* [Input data]:
▬▬▬▬▬▬▬▬▬▬

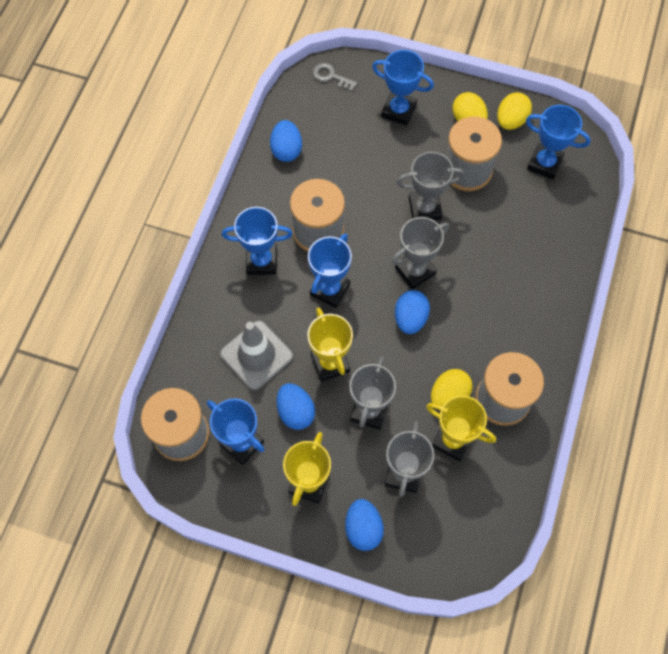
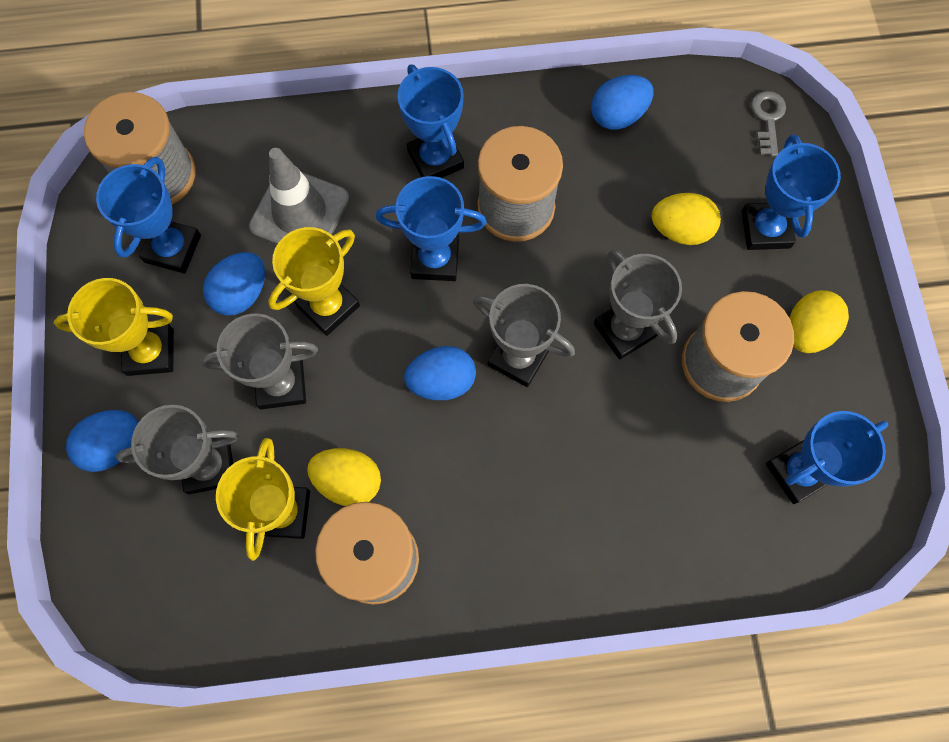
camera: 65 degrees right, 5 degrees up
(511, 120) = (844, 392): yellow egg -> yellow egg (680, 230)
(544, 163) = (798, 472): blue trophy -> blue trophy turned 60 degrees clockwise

▬▬▬▬▬▬▬▬▬▬

* [Exercise goal]: Copy the data above line for line, skipping every picture.

* [Response area]:
camera: 65 degrees right, 5 degrees up
(511, 120) = (844, 392): yellow egg -> yellow egg (680, 230)
(544, 163) = (798, 472): blue trophy -> blue trophy turned 60 degrees clockwise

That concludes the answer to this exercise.